What you return should be the full listing, word for word, without a single image.

### [DATA EXCERPT]
======
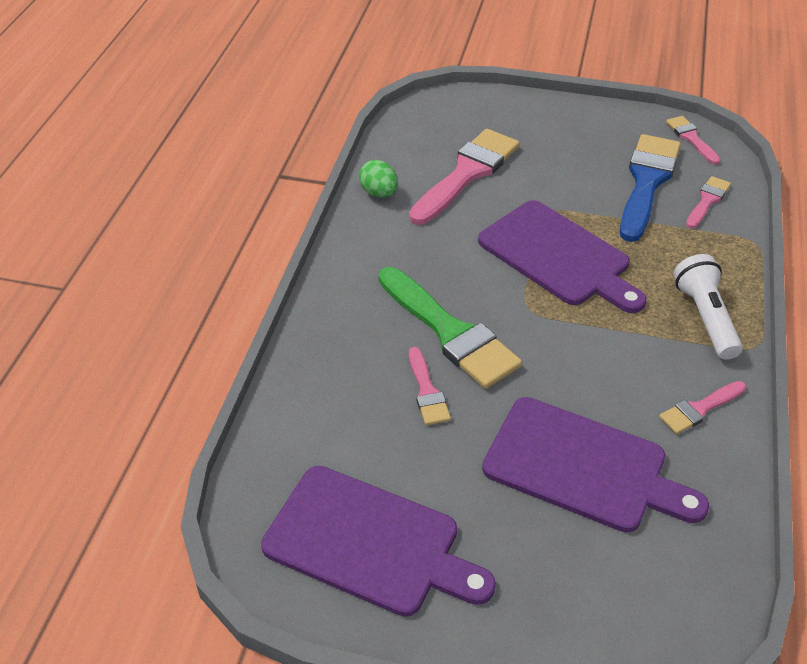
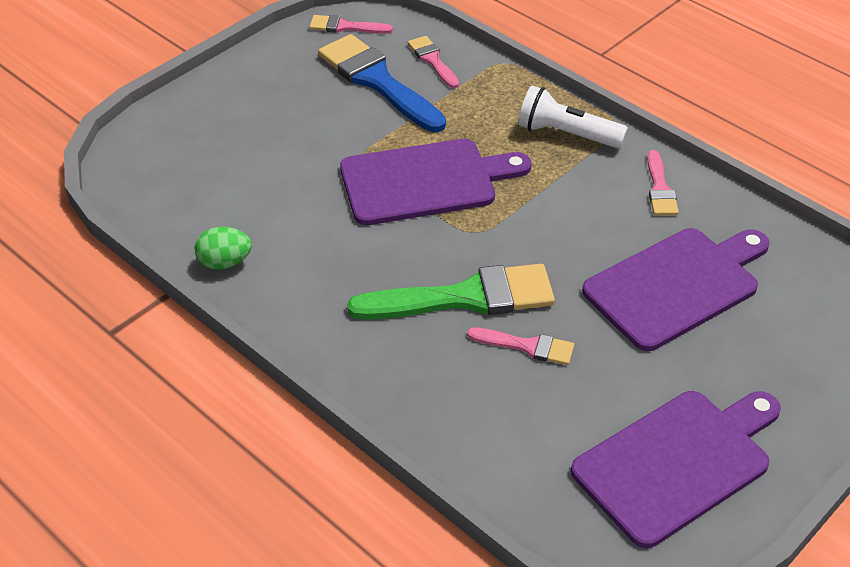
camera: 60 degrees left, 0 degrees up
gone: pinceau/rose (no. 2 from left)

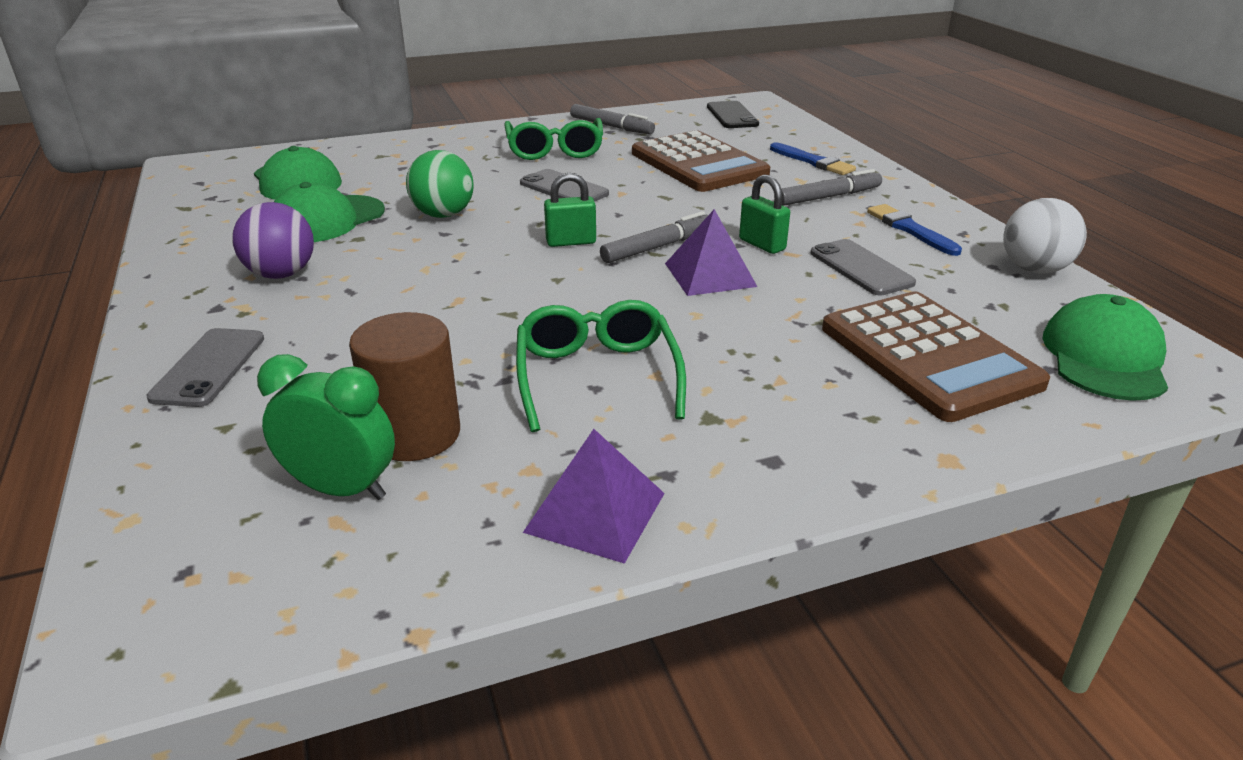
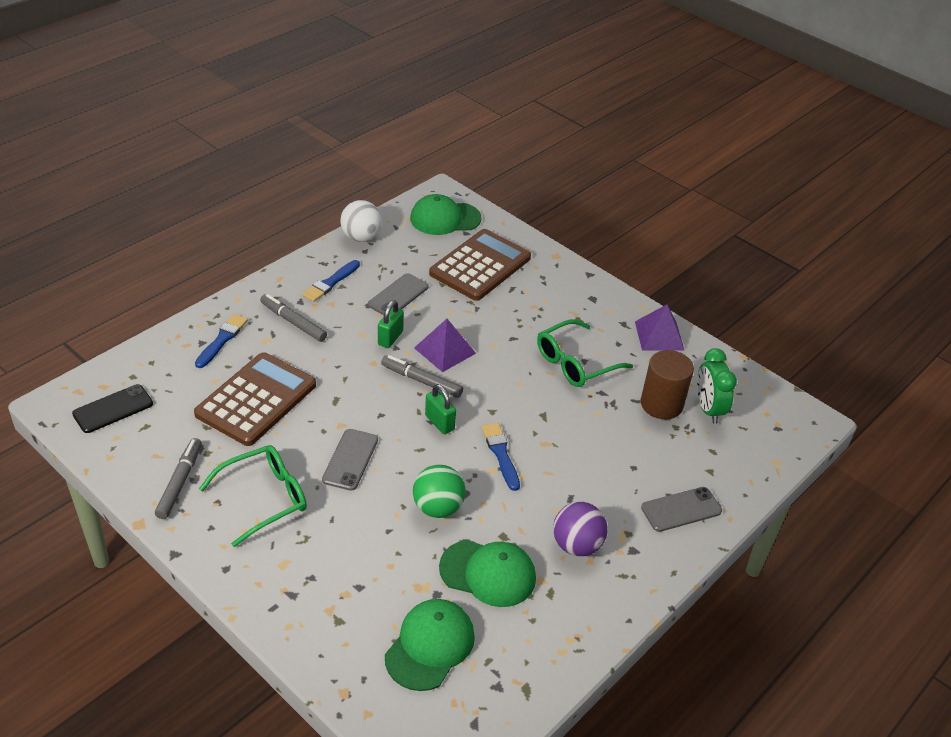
camera: 120 degrees left, 10 degrees up
new: pinceau/bleu (no. 3 from left)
======
### [ANSWER BELOW]
camera: 60 degrees left, 0 degrees up
gone: pinceau/rose (no. 2 from left)

camera: 120 degrees left, 10 degrees up
new: pinceau/bleu (no. 3 from left)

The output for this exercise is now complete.